→ Job: Copy the following data line for line, without any alterations.

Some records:

————

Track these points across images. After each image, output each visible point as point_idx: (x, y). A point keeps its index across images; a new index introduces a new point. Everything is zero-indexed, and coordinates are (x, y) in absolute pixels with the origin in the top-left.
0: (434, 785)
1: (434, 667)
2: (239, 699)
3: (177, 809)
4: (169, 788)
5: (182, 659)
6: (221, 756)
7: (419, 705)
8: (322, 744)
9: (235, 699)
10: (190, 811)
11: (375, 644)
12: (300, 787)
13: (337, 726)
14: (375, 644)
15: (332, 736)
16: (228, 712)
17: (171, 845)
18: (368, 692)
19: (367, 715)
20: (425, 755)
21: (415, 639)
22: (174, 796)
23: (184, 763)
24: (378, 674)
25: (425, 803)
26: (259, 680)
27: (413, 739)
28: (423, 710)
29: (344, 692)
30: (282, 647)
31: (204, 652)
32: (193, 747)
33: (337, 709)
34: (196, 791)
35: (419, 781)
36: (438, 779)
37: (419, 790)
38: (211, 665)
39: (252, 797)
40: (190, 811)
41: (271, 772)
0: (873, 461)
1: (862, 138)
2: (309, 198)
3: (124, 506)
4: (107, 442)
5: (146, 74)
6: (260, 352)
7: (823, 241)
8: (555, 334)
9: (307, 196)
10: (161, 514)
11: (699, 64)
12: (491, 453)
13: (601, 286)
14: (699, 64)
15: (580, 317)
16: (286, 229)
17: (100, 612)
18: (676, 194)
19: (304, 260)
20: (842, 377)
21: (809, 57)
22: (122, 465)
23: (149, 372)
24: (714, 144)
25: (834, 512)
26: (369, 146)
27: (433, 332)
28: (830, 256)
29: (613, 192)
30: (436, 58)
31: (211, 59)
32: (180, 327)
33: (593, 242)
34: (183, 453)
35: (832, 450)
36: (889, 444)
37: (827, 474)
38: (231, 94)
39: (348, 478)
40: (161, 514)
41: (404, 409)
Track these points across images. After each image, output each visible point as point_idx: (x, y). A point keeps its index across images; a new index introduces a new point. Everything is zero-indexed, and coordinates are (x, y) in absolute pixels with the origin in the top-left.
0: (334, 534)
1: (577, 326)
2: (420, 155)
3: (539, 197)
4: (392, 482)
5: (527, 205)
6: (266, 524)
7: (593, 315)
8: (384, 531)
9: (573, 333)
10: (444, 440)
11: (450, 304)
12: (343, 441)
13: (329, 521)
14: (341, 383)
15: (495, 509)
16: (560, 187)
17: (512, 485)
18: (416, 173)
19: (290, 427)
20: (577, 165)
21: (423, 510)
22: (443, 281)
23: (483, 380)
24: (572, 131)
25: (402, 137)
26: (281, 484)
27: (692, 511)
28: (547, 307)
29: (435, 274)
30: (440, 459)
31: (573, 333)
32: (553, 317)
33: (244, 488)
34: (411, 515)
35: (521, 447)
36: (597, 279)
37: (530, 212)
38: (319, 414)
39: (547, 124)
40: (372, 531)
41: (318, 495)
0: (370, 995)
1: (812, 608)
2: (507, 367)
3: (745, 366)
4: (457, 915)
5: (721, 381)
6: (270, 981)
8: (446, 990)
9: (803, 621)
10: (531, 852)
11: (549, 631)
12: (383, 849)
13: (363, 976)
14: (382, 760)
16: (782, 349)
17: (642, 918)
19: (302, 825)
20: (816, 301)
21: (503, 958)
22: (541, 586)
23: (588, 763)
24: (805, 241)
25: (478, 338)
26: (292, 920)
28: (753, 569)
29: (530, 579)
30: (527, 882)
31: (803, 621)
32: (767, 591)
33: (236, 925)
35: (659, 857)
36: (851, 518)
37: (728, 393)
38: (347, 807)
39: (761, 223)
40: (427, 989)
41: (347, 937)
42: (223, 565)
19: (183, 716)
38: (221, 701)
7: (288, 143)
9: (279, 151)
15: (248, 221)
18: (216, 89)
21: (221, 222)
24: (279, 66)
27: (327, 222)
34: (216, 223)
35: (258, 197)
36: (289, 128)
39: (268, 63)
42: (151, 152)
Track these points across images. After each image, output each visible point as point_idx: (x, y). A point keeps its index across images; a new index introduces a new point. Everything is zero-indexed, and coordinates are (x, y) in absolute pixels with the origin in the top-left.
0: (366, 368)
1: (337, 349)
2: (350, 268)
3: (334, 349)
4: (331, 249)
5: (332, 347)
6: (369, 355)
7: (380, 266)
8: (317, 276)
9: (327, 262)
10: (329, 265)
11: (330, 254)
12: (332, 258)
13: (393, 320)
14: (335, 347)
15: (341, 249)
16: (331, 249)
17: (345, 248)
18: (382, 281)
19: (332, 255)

————

→ The result:
Track these points across images. After each image, output each visible point as point_idx: (x, y). A point keeps its index across images; a new index introduces a new point. Everything is zero-indexed, and coordinates are (x, y) in absolute pixels with the origin in the top-left.
0: (434, 785)
1: (434, 667)
2: (239, 699)
3: (177, 809)
4: (169, 788)
5: (182, 659)
6: (221, 756)
7: (419, 705)
8: (322, 744)
9: (235, 699)
10: (190, 811)
11: (375, 644)
12: (300, 787)
13: (337, 726)
14: (375, 644)
15: (332, 736)
16: (228, 712)
17: (171, 845)
18: (368, 692)
19: (367, 715)
20: (425, 755)
21: (415, 639)
22: (174, 796)
23: (184, 763)
24: (378, 674)
25: (425, 803)
26: (259, 680)
27: (413, 739)
28: (423, 710)
29: (344, 692)
30: (282, 647)
31: (204, 652)
32: (193, 747)
33: (337, 709)
34: (196, 791)
35: (419, 781)
36: (438, 779)
37: (419, 790)
38: (211, 665)
39: (252, 797)
40: (190, 811)
41: (271, 772)
0: (873, 461)
1: (862, 138)
2: (309, 198)
3: (124, 506)
4: (107, 442)
5: (146, 74)
6: (260, 352)
7: (823, 241)
8: (555, 334)
9: (307, 196)
10: (161, 514)
11: (699, 64)
12: (491, 453)
13: (601, 286)
14: (699, 64)
15: (580, 317)
16: (286, 229)
17: (100, 612)
18: (676, 194)
19: (304, 260)
20: (842, 377)
21: (809, 57)
22: (122, 465)
23: (149, 372)
24: (714, 144)
25: (834, 512)
26: (369, 146)
27: (433, 332)
28: (830, 256)
29: (613, 192)
30: (436, 58)
31: (211, 59)
32: (180, 327)
33: (593, 242)
34: (183, 453)
35: (832, 450)
36: (889, 444)
37: (827, 474)
38: (231, 94)
39: (348, 478)
40: (161, 514)
41: (404, 409)
Track these points across images. After each image, output each visible point as point_idx: (x, y). A point keeps its index across images; a new index introduces a new point. Everything is zero-indexed, and coordinates are (x, y) in absolute pixels with the origin in the top-left.
0: (334, 534)
1: (577, 326)
2: (420, 155)
3: (539, 197)
4: (392, 482)
5: (527, 205)
6: (266, 524)
7: (593, 315)
8: (384, 531)
9: (573, 333)
10: (444, 440)
11: (450, 304)
12: (343, 441)
13: (329, 521)
14: (341, 383)
15: (495, 509)
16: (560, 187)
17: (512, 485)
18: (416, 173)
19: (290, 427)
20: (577, 165)
21: (423, 510)
22: (443, 281)
23: (483, 380)
24: (572, 131)
25: (402, 137)
26: (281, 484)
27: (692, 511)
28: (547, 307)
29: (435, 274)
30: (440, 459)
31: (573, 333)
32: (553, 317)
33: (244, 488)
34: (411, 515)
35: (521, 447)
36: (597, 279)
37: (530, 212)
38: (319, 414)
39: (547, 124)
40: (372, 531)
41: (318, 495)
0: (370, 995)
1: (812, 608)
2: (507, 367)
3: (745, 366)
4: (457, 915)
5: (721, 381)
6: (270, 981)
8: (446, 990)
9: (803, 621)
10: (531, 852)
11: (549, 631)
12: (383, 849)
13: (363, 976)
14: (382, 760)
16: (782, 349)
17: (642, 918)
19: (302, 825)
20: (816, 301)
21: (503, 958)
22: (541, 586)
23: (588, 763)
24: (805, 241)
25: (478, 338)
26: (292, 920)
28: (753, 569)
29: (530, 579)
30: (527, 882)
31: (803, 621)
32: (767, 591)
33: (236, 925)
35: (659, 857)
36: (851, 518)
37: (728, 393)
38: (347, 807)
39: (761, 223)
40: (427, 989)
41: (347, 937)
42: (223, 565)
19: (183, 716)
38: (221, 701)
7: (288, 143)
9: (279, 151)
15: (248, 221)
18: (216, 89)
21: (221, 222)
24: (279, 66)
27: (327, 222)
34: (216, 223)
35: (258, 197)
36: (289, 128)
39: (268, 63)
42: (151, 152)
Track these points across images. After each image, output each visible point as point_idx: (x, y). A point keeps its index across images; a new index introduces a new point. Everything is zero-indexed, and coordinates are (x, y) in absolute pixels with the origin in the top-left.
0: (366, 368)
1: (337, 349)
2: (350, 268)
3: (334, 349)
4: (331, 249)
5: (332, 347)
6: (369, 355)
7: (380, 266)
8: (317, 276)
9: (327, 262)
10: (329, 265)
11: (330, 254)
12: (332, 258)
13: (393, 320)
14: (335, 347)
15: (341, 249)
16: (331, 249)
17: (345, 248)
18: (382, 281)
19: (332, 255)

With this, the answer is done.